• [EXERCISE]
How many lines in these records hold the string "rakieta"? State only that number.

• [INPUT FOR THIS TASK]
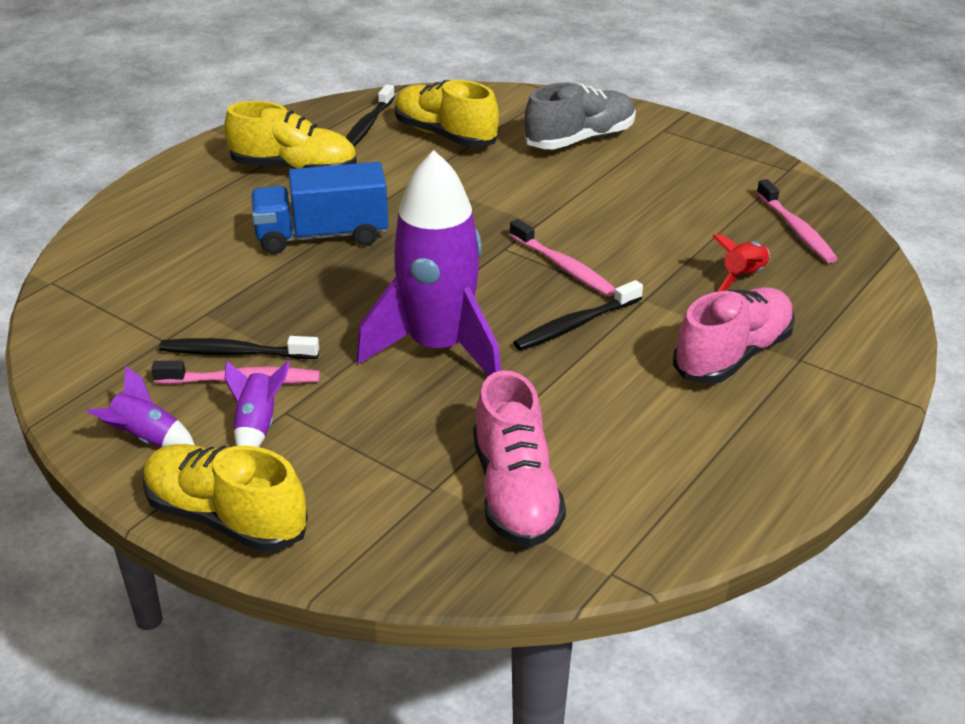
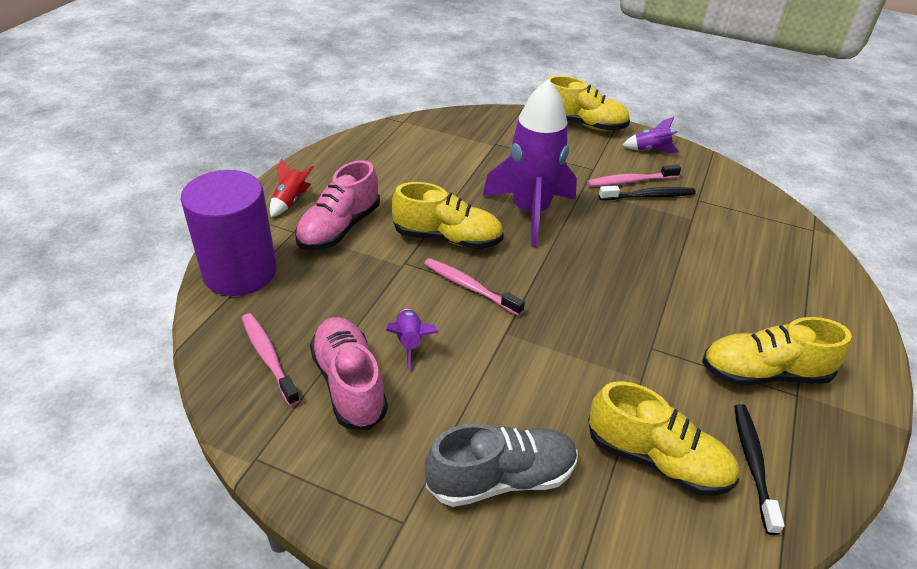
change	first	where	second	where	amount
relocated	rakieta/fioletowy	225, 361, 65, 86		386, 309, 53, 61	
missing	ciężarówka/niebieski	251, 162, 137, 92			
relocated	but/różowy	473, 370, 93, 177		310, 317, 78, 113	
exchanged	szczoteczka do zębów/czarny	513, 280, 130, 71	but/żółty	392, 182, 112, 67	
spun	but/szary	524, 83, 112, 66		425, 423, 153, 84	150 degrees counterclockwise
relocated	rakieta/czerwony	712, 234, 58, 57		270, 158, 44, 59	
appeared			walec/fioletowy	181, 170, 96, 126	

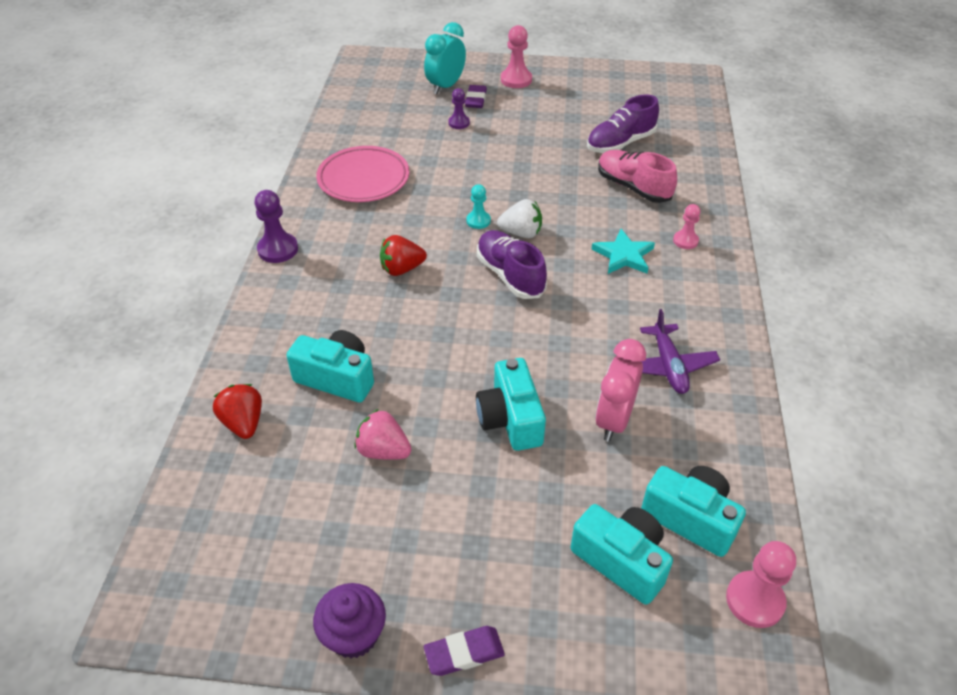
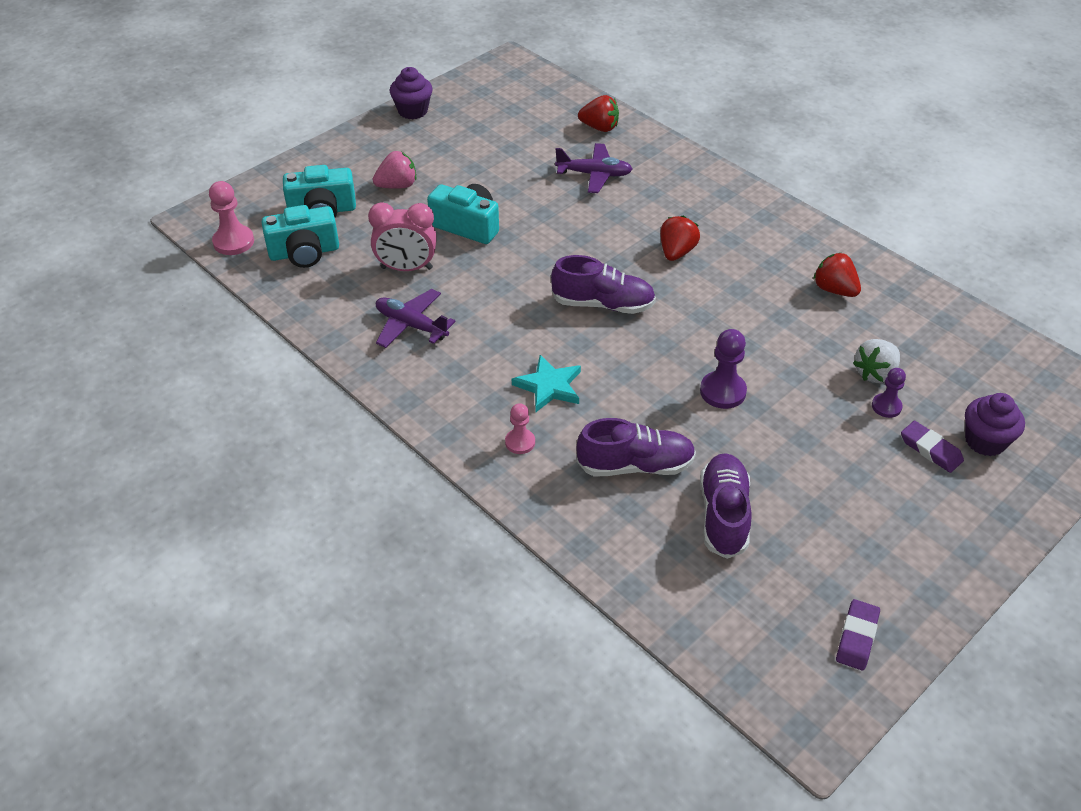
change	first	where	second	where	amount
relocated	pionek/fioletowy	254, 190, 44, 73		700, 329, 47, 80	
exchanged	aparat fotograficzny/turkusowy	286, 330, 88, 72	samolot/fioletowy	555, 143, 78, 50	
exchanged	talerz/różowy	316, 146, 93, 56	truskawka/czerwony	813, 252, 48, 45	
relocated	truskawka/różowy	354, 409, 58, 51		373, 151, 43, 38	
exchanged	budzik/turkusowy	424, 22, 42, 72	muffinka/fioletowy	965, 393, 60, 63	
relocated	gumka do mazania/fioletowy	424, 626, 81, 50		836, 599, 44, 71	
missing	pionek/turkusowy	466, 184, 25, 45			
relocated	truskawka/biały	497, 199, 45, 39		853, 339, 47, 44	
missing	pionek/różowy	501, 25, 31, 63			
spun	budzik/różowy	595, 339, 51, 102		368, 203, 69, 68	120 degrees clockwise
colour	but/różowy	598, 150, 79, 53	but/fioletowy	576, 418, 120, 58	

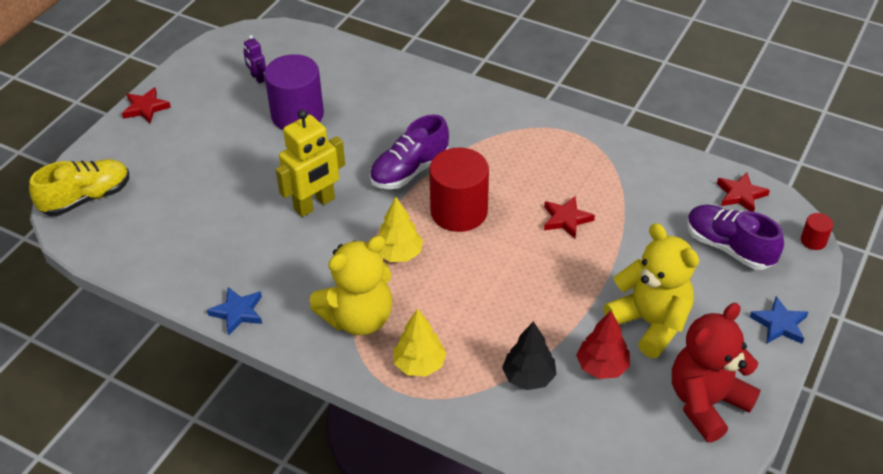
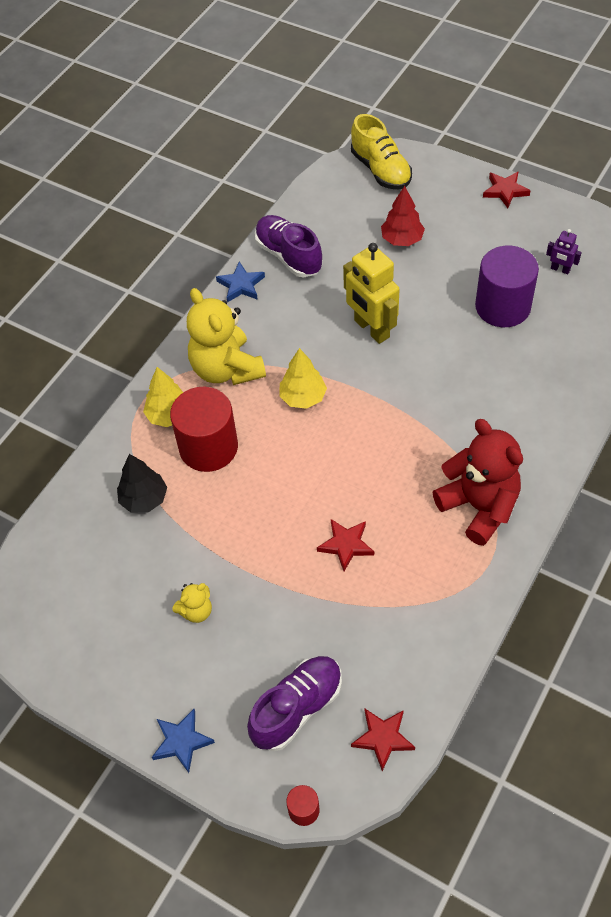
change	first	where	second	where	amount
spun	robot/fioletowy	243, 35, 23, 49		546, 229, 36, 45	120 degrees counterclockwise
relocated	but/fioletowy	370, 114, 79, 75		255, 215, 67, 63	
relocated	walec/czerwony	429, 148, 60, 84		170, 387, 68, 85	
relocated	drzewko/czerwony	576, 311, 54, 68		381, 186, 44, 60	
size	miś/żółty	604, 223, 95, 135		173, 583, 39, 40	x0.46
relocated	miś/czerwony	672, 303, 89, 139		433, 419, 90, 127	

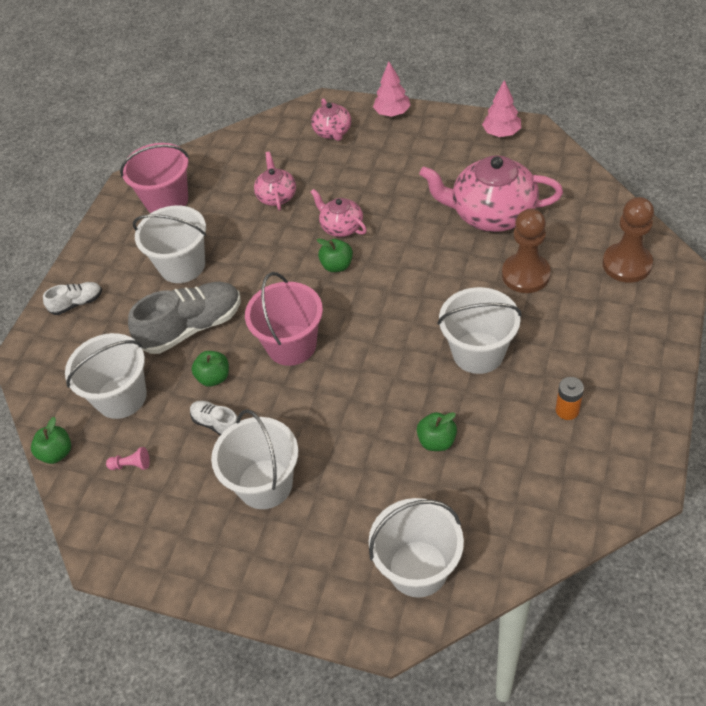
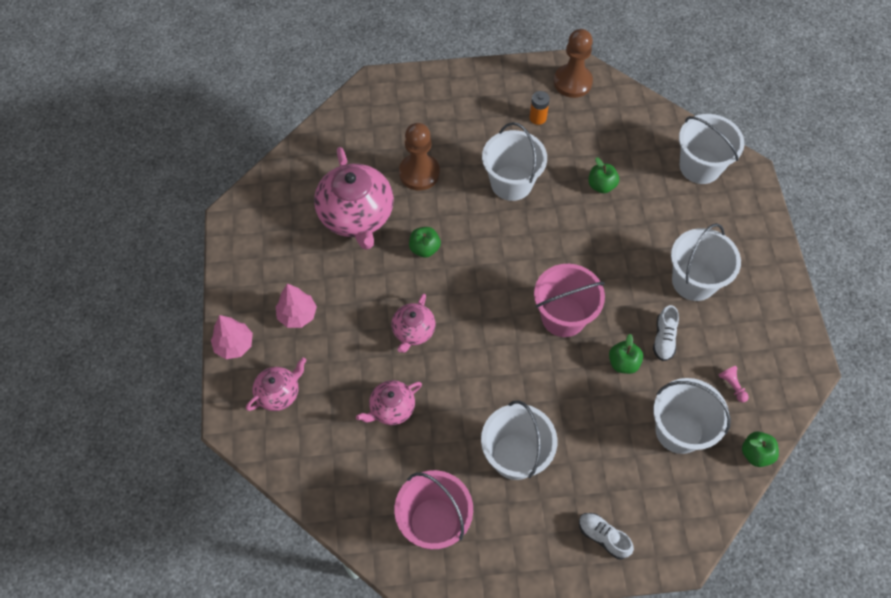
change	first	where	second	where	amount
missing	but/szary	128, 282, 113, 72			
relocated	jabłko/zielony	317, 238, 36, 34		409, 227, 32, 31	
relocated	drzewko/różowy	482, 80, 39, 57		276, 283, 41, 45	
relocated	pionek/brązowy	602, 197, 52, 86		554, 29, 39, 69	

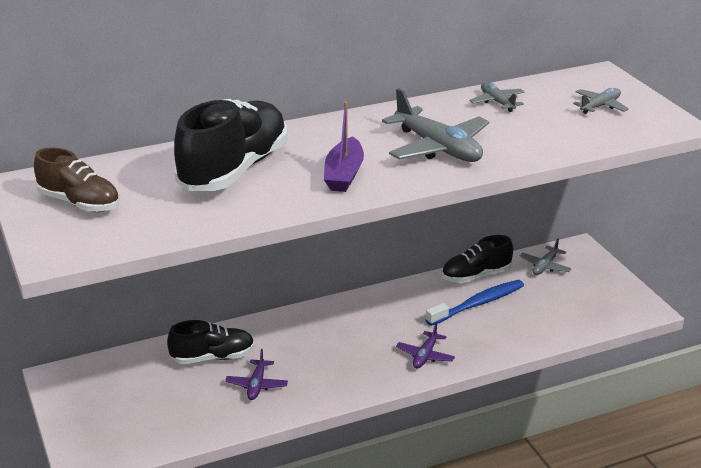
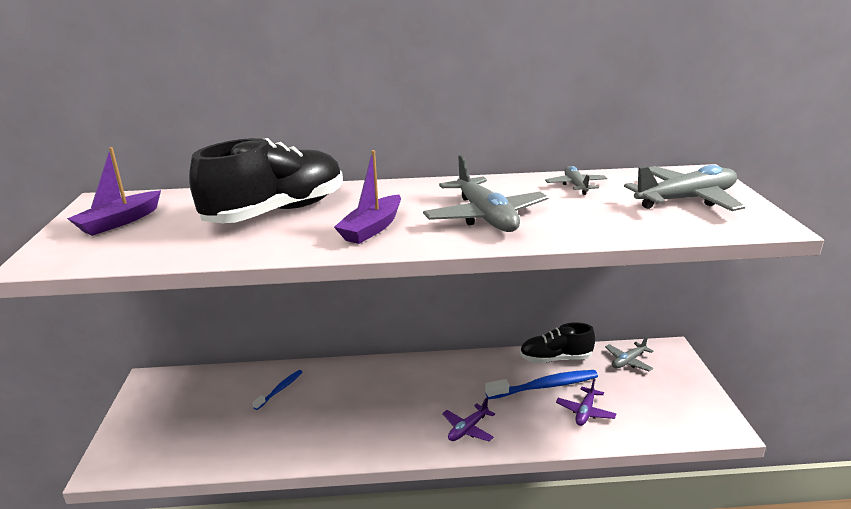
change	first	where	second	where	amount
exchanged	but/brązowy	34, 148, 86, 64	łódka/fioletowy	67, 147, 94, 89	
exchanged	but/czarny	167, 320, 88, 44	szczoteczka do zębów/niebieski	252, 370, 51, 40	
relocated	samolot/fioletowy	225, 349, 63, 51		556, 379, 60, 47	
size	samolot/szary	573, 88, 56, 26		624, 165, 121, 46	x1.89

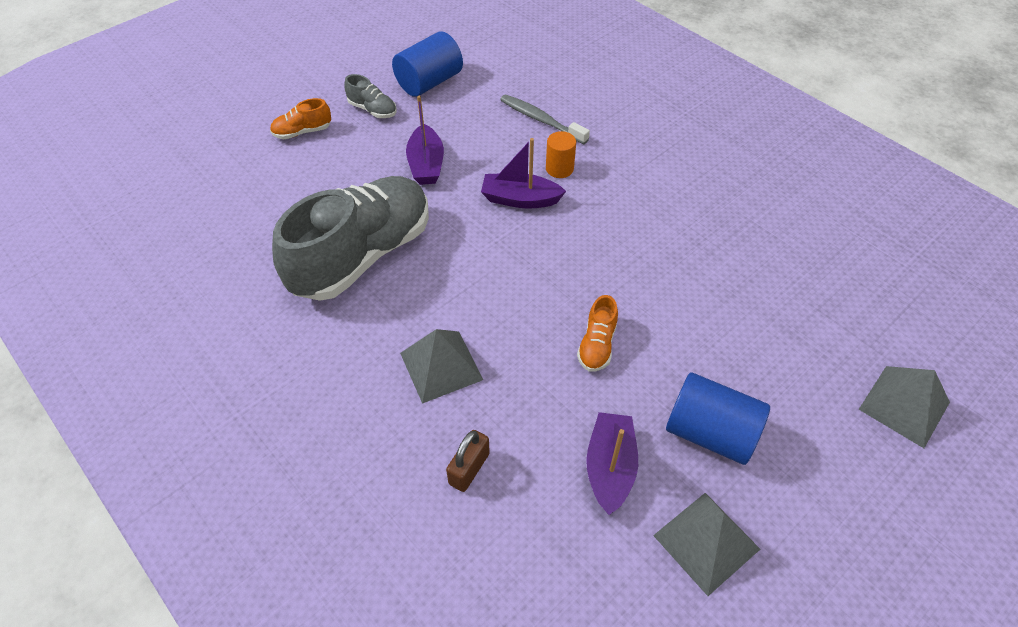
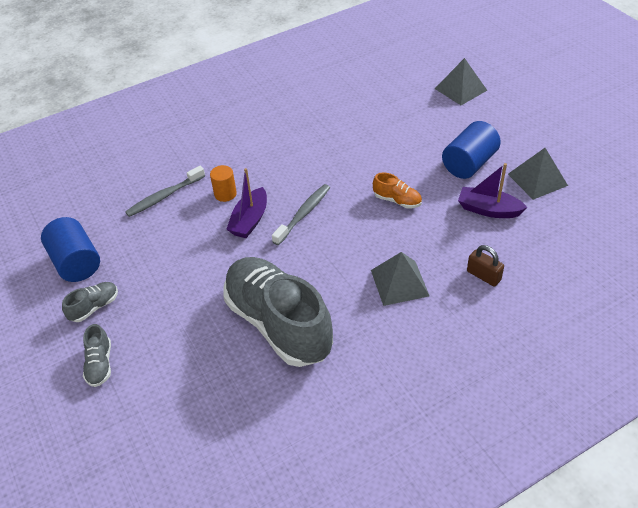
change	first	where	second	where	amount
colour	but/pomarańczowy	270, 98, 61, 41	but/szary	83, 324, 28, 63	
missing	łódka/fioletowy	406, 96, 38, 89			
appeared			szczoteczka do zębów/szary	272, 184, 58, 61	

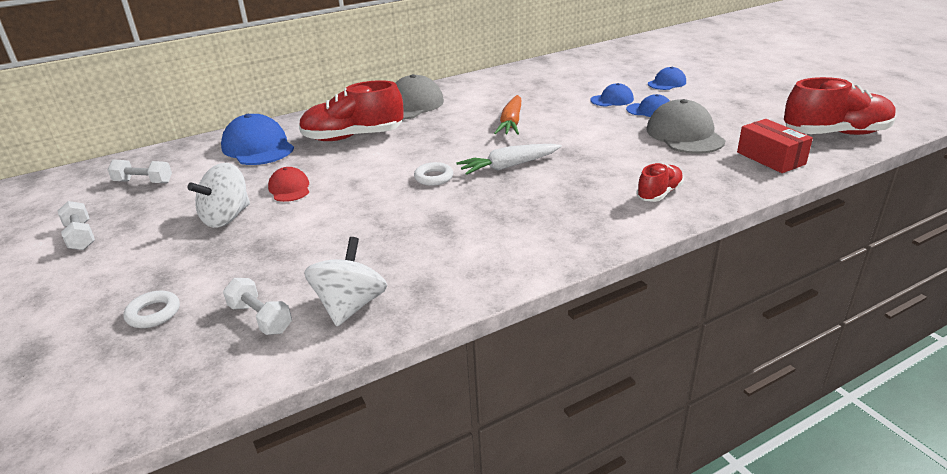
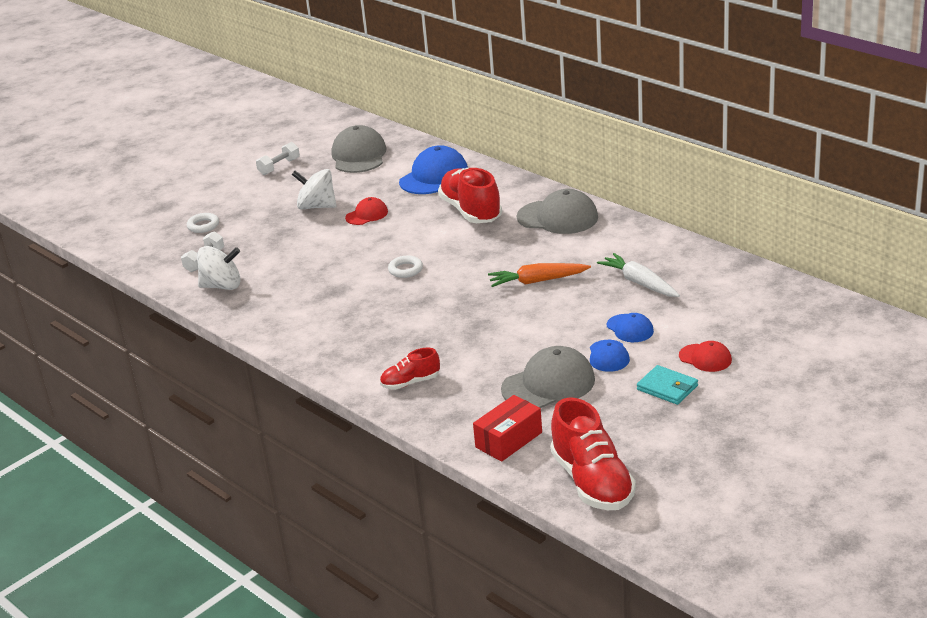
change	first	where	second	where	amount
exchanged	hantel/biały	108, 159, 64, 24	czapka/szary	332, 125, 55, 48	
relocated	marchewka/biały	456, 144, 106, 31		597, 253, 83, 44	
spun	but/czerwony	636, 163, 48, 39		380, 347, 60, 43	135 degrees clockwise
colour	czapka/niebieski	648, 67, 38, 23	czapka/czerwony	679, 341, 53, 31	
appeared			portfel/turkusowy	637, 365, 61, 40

• [YOUR RESPONSE]
2